Given data START

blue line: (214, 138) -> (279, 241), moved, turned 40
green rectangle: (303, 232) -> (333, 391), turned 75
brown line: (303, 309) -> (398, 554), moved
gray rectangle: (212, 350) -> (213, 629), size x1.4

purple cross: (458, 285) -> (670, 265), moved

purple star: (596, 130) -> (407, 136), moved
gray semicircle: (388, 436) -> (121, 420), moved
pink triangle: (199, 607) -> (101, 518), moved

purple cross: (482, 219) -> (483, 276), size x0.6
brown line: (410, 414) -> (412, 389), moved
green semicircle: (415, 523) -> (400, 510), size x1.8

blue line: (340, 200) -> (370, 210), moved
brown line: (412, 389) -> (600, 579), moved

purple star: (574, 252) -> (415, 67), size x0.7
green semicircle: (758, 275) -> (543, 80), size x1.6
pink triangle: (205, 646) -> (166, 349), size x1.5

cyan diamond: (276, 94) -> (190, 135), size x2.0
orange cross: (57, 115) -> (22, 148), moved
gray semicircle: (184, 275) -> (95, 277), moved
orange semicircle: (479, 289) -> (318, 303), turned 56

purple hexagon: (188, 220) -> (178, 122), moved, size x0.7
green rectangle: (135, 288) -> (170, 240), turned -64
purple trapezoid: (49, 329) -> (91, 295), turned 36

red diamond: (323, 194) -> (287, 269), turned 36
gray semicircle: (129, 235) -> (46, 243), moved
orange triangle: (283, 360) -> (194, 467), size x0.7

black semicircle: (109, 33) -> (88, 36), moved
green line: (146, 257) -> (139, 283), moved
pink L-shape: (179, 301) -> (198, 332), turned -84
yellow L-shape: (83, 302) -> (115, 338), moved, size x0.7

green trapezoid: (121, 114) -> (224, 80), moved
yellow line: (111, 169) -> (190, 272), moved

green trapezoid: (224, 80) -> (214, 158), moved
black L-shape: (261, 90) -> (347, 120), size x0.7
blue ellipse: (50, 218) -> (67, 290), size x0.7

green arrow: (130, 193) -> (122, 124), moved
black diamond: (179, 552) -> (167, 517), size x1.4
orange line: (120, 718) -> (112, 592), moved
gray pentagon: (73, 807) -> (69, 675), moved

Given data END

Assignment
Print the first line of the records above and each line after it, exactly, through the line with "purple hexagon: (188, 220)".

Output for this task
blue line: (214, 138) -> (279, 241), moved, turned 40
green rectangle: (303, 232) -> (333, 391), turned 75
brown line: (303, 309) -> (398, 554), moved
gray rectangle: (212, 350) -> (213, 629), size x1.4

purple cross: (458, 285) -> (670, 265), moved

purple star: (596, 130) -> (407, 136), moved
gray semicircle: (388, 436) -> (121, 420), moved
pink triangle: (199, 607) -> (101, 518), moved

purple cross: (482, 219) -> (483, 276), size x0.6
brown line: (410, 414) -> (412, 389), moved
green semicircle: (415, 523) -> (400, 510), size x1.8

blue line: (340, 200) -> (370, 210), moved
brown line: (412, 389) -> (600, 579), moved

purple star: (574, 252) -> (415, 67), size x0.7
green semicircle: (758, 275) -> (543, 80), size x1.6
pink triangle: (205, 646) -> (166, 349), size x1.5

cyan diamond: (276, 94) -> (190, 135), size x2.0
orange cross: (57, 115) -> (22, 148), moved
gray semicircle: (184, 275) -> (95, 277), moved
orange semicircle: (479, 289) -> (318, 303), turned 56

purple hexagon: (188, 220) -> (178, 122), moved, size x0.7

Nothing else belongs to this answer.